* _Instructions for the task_
Reproduce every line in the material below that holds "minus".

=-=-=

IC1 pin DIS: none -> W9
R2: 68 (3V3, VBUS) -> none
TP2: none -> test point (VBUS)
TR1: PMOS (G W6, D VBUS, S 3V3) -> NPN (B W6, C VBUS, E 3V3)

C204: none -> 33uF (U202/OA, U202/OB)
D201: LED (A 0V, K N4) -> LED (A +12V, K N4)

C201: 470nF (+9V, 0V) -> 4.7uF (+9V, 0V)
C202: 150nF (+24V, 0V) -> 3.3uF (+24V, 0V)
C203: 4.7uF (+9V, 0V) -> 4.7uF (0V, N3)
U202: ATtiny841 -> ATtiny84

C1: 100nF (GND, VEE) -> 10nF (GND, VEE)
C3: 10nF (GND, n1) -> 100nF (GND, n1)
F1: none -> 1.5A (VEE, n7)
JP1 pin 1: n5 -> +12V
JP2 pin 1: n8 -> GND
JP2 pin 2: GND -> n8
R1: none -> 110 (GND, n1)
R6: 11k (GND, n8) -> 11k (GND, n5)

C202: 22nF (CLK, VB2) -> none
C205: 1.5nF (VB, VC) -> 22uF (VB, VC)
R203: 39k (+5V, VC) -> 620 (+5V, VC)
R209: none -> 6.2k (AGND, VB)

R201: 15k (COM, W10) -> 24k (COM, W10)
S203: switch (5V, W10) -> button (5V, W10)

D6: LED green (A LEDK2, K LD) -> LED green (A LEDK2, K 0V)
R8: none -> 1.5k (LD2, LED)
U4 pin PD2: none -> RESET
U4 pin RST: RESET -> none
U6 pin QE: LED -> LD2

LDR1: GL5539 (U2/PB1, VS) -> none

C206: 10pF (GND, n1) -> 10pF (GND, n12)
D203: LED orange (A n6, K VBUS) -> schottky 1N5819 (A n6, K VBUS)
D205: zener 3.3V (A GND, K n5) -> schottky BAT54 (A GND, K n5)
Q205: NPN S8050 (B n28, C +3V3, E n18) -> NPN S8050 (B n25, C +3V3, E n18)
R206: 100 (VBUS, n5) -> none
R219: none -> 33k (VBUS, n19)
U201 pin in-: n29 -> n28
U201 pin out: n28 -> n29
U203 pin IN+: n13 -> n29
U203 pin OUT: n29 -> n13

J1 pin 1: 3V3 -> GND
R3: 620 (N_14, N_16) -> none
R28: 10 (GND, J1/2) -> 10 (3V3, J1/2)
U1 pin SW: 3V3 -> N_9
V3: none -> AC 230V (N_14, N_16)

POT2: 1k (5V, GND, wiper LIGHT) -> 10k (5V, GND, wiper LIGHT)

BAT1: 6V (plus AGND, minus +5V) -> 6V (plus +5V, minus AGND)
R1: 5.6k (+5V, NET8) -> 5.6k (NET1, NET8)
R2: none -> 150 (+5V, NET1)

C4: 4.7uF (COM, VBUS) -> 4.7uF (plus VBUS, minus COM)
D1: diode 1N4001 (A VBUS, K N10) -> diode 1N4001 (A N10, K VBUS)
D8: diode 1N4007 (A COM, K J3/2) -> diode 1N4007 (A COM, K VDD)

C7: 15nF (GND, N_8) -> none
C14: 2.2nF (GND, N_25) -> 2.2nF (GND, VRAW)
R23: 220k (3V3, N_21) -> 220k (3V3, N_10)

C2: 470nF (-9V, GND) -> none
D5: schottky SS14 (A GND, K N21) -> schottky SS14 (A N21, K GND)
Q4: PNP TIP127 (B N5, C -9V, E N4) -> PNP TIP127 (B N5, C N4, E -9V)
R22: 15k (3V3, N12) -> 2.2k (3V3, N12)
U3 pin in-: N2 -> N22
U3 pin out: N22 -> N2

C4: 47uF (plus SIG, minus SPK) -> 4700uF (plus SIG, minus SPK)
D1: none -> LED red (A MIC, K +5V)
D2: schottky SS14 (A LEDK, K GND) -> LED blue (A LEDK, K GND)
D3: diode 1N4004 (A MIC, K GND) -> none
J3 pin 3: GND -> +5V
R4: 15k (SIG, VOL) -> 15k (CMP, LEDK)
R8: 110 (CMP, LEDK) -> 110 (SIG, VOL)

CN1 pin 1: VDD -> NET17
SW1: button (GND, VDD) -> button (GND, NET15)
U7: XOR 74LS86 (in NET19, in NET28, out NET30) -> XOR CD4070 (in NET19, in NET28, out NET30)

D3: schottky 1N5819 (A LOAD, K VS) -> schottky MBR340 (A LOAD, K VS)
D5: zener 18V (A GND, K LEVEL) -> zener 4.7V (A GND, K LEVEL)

=-=-=

* _Exercise solution_
BAT1: 6V (plus AGND, minus +5V) -> 6V (plus +5V, minus AGND)
C4: 4.7uF (COM, VBUS) -> 4.7uF (plus VBUS, minus COM)
C4: 47uF (plus SIG, minus SPK) -> 4700uF (plus SIG, minus SPK)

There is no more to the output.